• **Exercise aim**
Every line of the entries below that includes "none" belongs in the answer, copied as written.

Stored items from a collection
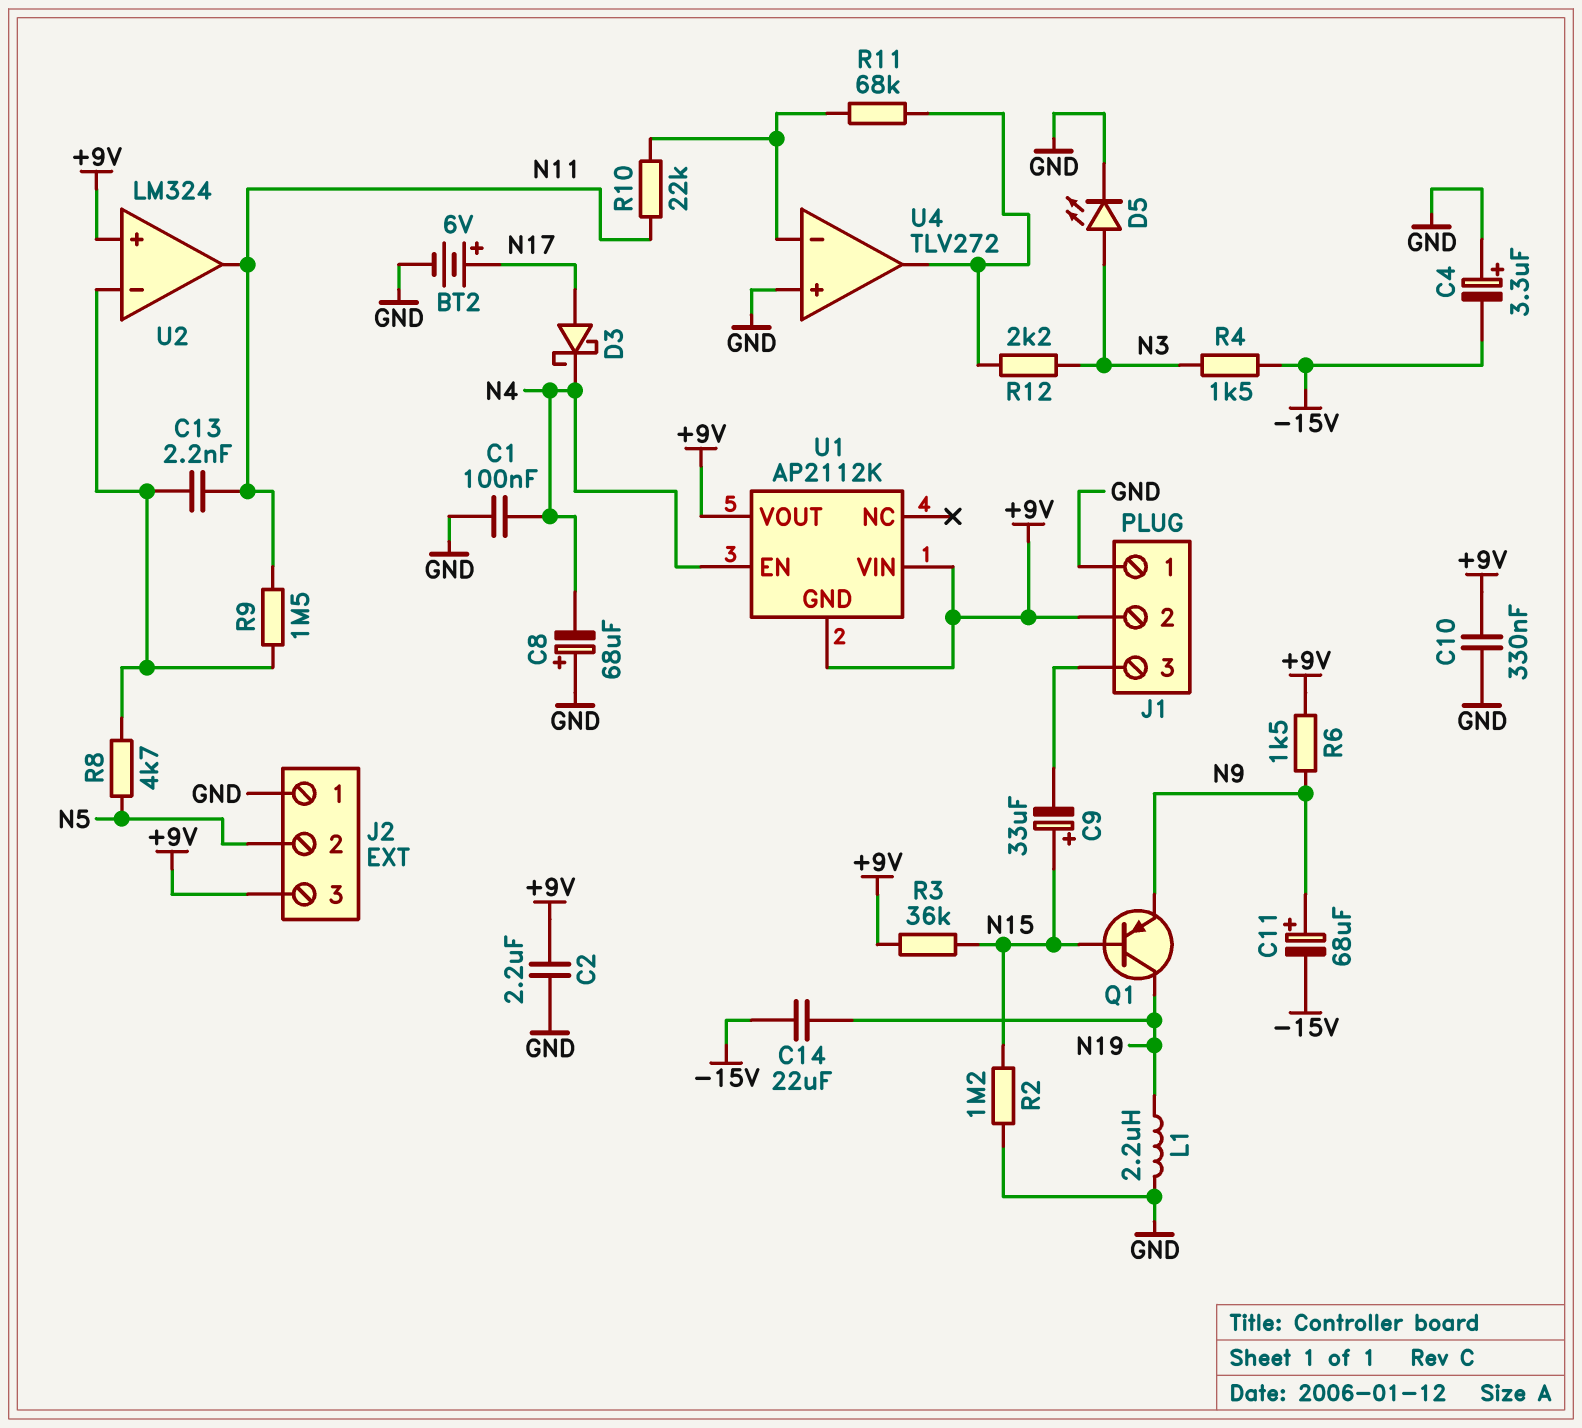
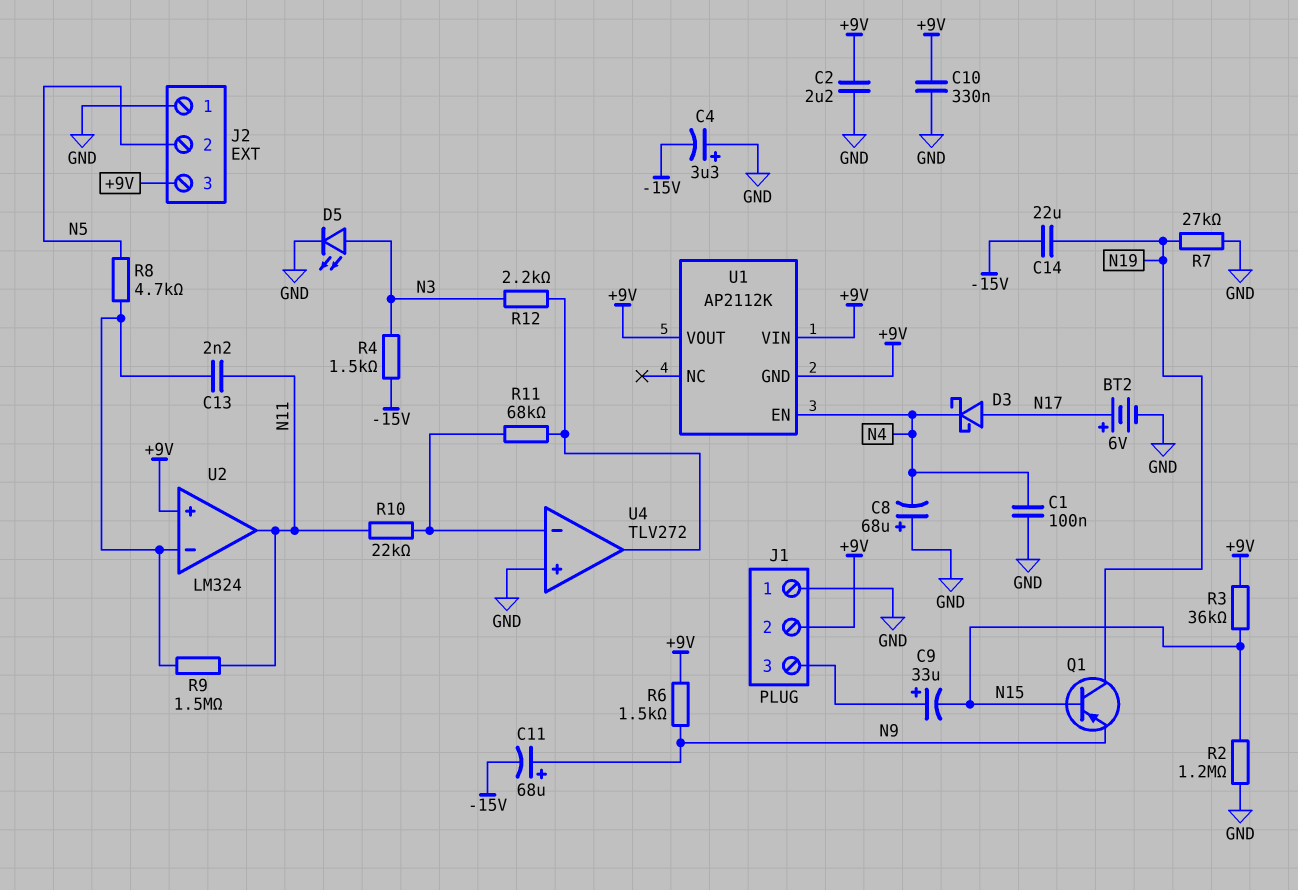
C9: 33uF (plus N15, minus J1/3) -> 33uF (plus J1/3, minus N15)
L1: 2.2uH (GND, N19) -> none
R7: none -> 27k (GND, N19)

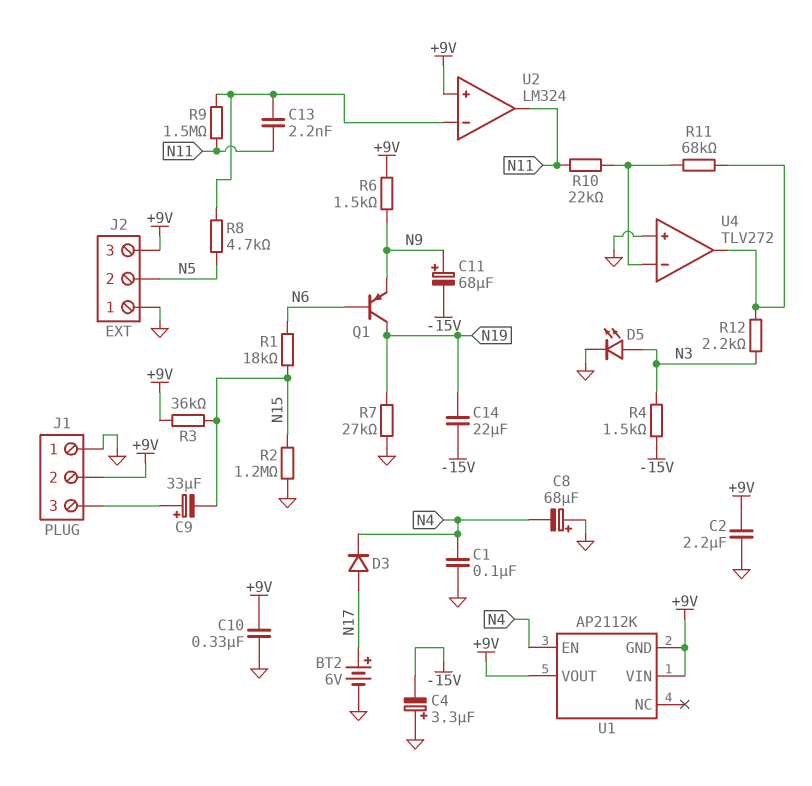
D3: schottky (A N17, K N4) -> diode (A N17, K N4)
Q1: PNP (B N15, C N19, E N9) -> PNP (B N6, C N19, E N9)
R1: none -> 18k (N6, N15)

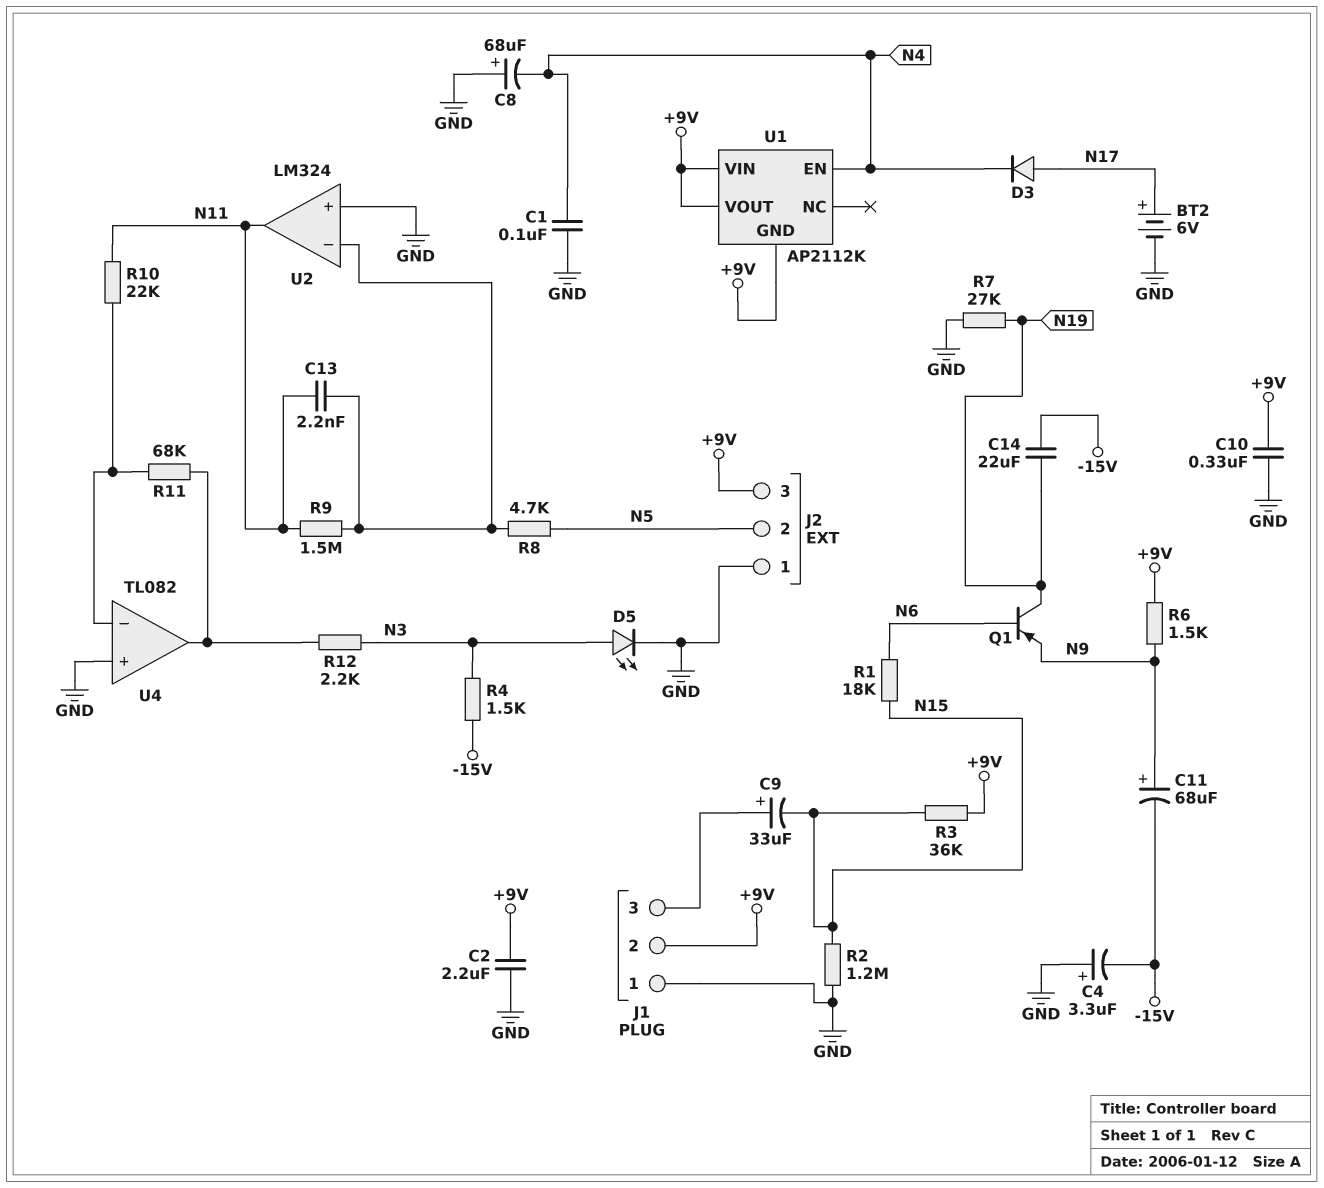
U2 pin in+: +9V -> GND
U4: TLV272 -> TL082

• **Solution to this task**
L1: 2.2uH (GND, N19) -> none
R7: none -> 27k (GND, N19)
R1: none -> 18k (N6, N15)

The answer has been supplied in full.